GOAL OF THE EXERCISE. Filter the listing below, keeping every line that holds "none".
*** Block opens ***
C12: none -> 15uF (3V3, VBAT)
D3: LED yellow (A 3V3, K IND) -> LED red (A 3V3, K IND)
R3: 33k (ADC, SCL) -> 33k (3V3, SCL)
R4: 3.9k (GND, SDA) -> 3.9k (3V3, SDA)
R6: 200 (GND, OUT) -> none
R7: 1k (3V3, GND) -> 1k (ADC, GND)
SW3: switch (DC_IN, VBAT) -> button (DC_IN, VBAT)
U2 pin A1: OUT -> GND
*** Block closes ***
RESULT OF THIS EXERCISE.
C12: none -> 15uF (3V3, VBAT)
R6: 200 (GND, OUT) -> none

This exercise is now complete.